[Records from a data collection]
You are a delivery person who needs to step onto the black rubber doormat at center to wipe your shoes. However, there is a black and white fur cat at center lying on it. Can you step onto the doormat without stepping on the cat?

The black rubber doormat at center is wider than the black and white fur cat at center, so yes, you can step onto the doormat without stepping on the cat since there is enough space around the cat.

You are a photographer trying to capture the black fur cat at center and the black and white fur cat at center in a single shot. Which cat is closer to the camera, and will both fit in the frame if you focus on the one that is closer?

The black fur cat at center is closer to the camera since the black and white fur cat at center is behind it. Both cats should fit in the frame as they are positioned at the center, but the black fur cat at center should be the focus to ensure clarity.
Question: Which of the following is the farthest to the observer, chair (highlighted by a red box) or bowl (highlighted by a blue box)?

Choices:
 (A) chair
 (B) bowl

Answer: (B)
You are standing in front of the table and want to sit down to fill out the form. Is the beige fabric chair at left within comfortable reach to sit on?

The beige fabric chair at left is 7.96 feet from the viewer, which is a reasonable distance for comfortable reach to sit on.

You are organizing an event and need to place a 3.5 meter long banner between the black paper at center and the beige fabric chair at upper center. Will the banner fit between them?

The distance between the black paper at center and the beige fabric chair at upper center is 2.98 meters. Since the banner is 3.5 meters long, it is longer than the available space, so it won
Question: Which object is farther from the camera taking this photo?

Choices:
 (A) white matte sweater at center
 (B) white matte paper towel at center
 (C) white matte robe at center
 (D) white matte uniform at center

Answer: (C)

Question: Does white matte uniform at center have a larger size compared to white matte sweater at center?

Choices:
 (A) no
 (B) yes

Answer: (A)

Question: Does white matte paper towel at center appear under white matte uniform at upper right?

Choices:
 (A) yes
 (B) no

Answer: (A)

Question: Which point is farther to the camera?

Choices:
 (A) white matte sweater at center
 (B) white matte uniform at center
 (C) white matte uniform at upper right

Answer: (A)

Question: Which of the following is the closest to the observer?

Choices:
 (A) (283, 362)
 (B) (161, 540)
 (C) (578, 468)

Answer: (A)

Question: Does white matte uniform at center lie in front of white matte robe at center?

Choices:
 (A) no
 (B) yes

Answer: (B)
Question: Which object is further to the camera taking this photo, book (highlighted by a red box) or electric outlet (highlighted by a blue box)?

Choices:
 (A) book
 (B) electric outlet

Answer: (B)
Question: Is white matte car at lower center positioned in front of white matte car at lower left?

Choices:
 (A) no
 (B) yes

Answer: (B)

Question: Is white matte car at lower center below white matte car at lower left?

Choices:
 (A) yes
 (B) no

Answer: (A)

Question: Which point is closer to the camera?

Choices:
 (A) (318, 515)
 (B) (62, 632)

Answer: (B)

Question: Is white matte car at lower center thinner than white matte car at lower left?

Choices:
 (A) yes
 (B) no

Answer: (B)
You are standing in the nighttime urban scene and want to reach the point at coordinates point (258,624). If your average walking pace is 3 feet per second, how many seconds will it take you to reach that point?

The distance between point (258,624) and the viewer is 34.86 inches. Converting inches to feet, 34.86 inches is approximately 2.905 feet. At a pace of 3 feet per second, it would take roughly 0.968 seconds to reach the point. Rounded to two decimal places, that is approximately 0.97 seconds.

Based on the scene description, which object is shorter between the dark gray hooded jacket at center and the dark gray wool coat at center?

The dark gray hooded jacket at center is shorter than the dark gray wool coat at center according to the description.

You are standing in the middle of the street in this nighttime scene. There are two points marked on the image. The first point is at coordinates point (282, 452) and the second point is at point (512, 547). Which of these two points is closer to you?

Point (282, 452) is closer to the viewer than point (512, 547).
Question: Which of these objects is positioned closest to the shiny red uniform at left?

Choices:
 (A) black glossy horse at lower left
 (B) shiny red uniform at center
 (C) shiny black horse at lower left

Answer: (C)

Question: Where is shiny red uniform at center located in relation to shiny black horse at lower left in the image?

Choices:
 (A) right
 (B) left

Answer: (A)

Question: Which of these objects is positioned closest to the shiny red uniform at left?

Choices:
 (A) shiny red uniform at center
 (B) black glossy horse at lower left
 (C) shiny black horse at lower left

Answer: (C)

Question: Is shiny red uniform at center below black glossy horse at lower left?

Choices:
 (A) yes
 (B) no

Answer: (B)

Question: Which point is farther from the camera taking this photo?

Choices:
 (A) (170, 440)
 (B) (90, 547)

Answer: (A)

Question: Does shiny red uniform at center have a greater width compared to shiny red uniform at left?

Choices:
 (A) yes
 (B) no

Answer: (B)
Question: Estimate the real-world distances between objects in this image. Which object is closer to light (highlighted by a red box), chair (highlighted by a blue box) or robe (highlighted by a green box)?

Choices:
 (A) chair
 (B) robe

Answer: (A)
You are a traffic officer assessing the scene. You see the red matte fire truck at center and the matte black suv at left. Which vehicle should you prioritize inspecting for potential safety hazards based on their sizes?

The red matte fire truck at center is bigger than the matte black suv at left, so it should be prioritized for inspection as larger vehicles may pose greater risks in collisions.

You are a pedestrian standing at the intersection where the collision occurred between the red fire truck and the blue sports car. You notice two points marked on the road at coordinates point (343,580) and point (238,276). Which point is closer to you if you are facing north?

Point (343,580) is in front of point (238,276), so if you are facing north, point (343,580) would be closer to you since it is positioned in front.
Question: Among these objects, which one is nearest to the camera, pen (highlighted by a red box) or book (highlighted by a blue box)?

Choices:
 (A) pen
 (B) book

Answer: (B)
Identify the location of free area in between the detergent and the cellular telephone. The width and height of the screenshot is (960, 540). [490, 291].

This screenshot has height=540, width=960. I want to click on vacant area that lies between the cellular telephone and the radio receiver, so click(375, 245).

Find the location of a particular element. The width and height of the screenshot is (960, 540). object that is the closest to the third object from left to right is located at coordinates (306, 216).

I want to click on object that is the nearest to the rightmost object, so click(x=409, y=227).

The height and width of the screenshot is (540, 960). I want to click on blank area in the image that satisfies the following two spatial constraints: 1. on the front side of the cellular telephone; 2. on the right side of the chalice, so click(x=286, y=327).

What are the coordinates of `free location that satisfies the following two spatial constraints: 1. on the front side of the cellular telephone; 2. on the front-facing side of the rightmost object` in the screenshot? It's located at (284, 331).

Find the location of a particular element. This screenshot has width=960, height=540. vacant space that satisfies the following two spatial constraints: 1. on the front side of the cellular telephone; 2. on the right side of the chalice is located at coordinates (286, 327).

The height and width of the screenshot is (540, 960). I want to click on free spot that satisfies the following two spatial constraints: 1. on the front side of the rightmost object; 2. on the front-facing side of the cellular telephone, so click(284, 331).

WORK REQUIRED:
Can you write out all of the records above, word for word, without changing anything?

COMPLETED TASK:
You are a delivery person who needs to step onto the black rubber doormat at center to wipe your shoes. However, there is a black and white fur cat at center lying on it. Can you step onto the doormat without stepping on the cat?

The black rubber doormat at center is wider than the black and white fur cat at center, so yes, you can step onto the doormat without stepping on the cat since there is enough space around the cat.

You are a photographer trying to capture the black fur cat at center and the black and white fur cat at center in a single shot. Which cat is closer to the camera, and will both fit in the frame if you focus on the one that is closer?

The black fur cat at center is closer to the camera since the black and white fur cat at center is behind it. Both cats should fit in the frame as they are positioned at the center, but the black fur cat at center should be the focus to ensure clarity.
Question: Which of the following is the farthest to the observer, chair (highlighted by a red box) or bowl (highlighted by a blue box)?

Choices:
 (A) chair
 (B) bowl

Answer: (B)
You are standing in front of the table and want to sit down to fill out the form. Is the beige fabric chair at left within comfortable reach to sit on?

The beige fabric chair at left is 7.96 feet from the viewer, which is a reasonable distance for comfortable reach to sit on.

You are organizing an event and need to place a 3.5 meter long banner between the black paper at center and the beige fabric chair at upper center. Will the banner fit between them?

The distance between the black paper at center and the beige fabric chair at upper center is 2.98 meters. Since the banner is 3.5 meters long, it is longer than the available space, so it won
Question: Which object is farther from the camera taking this photo?

Choices:
 (A) white matte sweater at center
 (B) white matte paper towel at center
 (C) white matte robe at center
 (D) white matte uniform at center

Answer: (C)

Question: Does white matte uniform at center have a larger size compared to white matte sweater at center?

Choices:
 (A) no
 (B) yes

Answer: (A)

Question: Does white matte paper towel at center appear under white matte uniform at upper right?

Choices:
 (A) yes
 (B) no

Answer: (A)

Question: Which point is farther to the camera?

Choices:
 (A) white matte sweater at center
 (B) white matte uniform at center
 (C) white matte uniform at upper right

Answer: (A)

Question: Which of the following is the closest to the observer?

Choices:
 (A) (283, 362)
 (B) (161, 540)
 (C) (578, 468)

Answer: (A)

Question: Does white matte uniform at center lie in front of white matte robe at center?

Choices:
 (A) no
 (B) yes

Answer: (B)
Question: Which object is further to the camera taking this photo, book (highlighted by a red box) or electric outlet (highlighted by a blue box)?

Choices:
 (A) book
 (B) electric outlet

Answer: (B)
Question: Is white matte car at lower center positioned in front of white matte car at lower left?

Choices:
 (A) no
 (B) yes

Answer: (B)

Question: Is white matte car at lower center below white matte car at lower left?

Choices:
 (A) yes
 (B) no

Answer: (A)

Question: Which point is closer to the camera?

Choices:
 (A) (318, 515)
 (B) (62, 632)

Answer: (B)

Question: Is white matte car at lower center thinner than white matte car at lower left?

Choices:
 (A) yes
 (B) no

Answer: (B)
You are standing in the nighttime urban scene and want to reach the point at coordinates point (258,624). If your average walking pace is 3 feet per second, how many seconds will it take you to reach that point?

The distance between point (258,624) and the viewer is 34.86 inches. Converting inches to feet, 34.86 inches is approximately 2.905 feet. At a pace of 3 feet per second, it would take roughly 0.968 seconds to reach the point. Rounded to two decimal places, that is approximately 0.97 seconds.

Based on the scene description, which object is shorter between the dark gray hooded jacket at center and the dark gray wool coat at center?

The dark gray hooded jacket at center is shorter than the dark gray wool coat at center according to the description.

You are standing in the middle of the street in this nighttime scene. There are two points marked on the image. The first point is at coordinates point (282, 452) and the second point is at point (512, 547). Which of these two points is closer to you?

Point (282, 452) is closer to the viewer than point (512, 547).
Question: Which of these objects is positioned closest to the shiny red uniform at left?

Choices:
 (A) black glossy horse at lower left
 (B) shiny red uniform at center
 (C) shiny black horse at lower left

Answer: (C)

Question: Where is shiny red uniform at center located in relation to shiny black horse at lower left in the image?

Choices:
 (A) right
 (B) left

Answer: (A)

Question: Which of these objects is positioned closest to the shiny red uniform at left?

Choices:
 (A) shiny red uniform at center
 (B) black glossy horse at lower left
 (C) shiny black horse at lower left

Answer: (C)

Question: Is shiny red uniform at center below black glossy horse at lower left?

Choices:
 (A) yes
 (B) no

Answer: (B)

Question: Which point is farther from the camera taking this photo?

Choices:
 (A) (170, 440)
 (B) (90, 547)

Answer: (A)

Question: Does shiny red uniform at center have a greater width compared to shiny red uniform at left?

Choices:
 (A) yes
 (B) no

Answer: (B)
Question: Estimate the real-world distances between objects in this image. Which object is closer to light (highlighted by a red box), chair (highlighted by a blue box) or robe (highlighted by a green box)?

Choices:
 (A) chair
 (B) robe

Answer: (A)
You are a traffic officer assessing the scene. You see the red matte fire truck at center and the matte black suv at left. Which vehicle should you prioritize inspecting for potential safety hazards based on their sizes?

The red matte fire truck at center is bigger than the matte black suv at left, so it should be prioritized for inspection as larger vehicles may pose greater risks in collisions.

You are a pedestrian standing at the intersection where the collision occurred between the red fire truck and the blue sports car. You notice two points marked on the road at coordinates point (343,580) and point (238,276). Which point is closer to you if you are facing north?

Point (343,580) is in front of point (238,276), so if you are facing north, point (343,580) would be closer to you since it is positioned in front.
Question: Among these objects, which one is nearest to the camera, pen (highlighted by a red box) or book (highlighted by a blue box)?

Choices:
 (A) pen
 (B) book

Answer: (B)
Identify the location of free area in between the detergent and the cellular telephone. The width and height of the screenshot is (960, 540). [490, 291].

This screenshot has height=540, width=960. I want to click on vacant area that lies between the cellular telephone and the radio receiver, so click(375, 245).

Find the location of a particular element. The width and height of the screenshot is (960, 540). object that is the closest to the third object from left to right is located at coordinates (306, 216).

I want to click on object that is the nearest to the rightmost object, so click(x=409, y=227).

The height and width of the screenshot is (540, 960). I want to click on blank area in the image that satisfies the following two spatial constraints: 1. on the front side of the cellular telephone; 2. on the right side of the chalice, so click(x=286, y=327).

What are the coordinates of `free location that satisfies the following two spatial constraints: 1. on the front side of the cellular telephone; 2. on the front-facing side of the rightmost object` in the screenshot? It's located at (284, 331).

Find the location of a particular element. This screenshot has width=960, height=540. vacant space that satisfies the following two spatial constraints: 1. on the front side of the cellular telephone; 2. on the right side of the chalice is located at coordinates (286, 327).

The height and width of the screenshot is (540, 960). I want to click on free spot that satisfies the following two spatial constraints: 1. on the front side of the rightmost object; 2. on the front-facing side of the cellular telephone, so click(284, 331).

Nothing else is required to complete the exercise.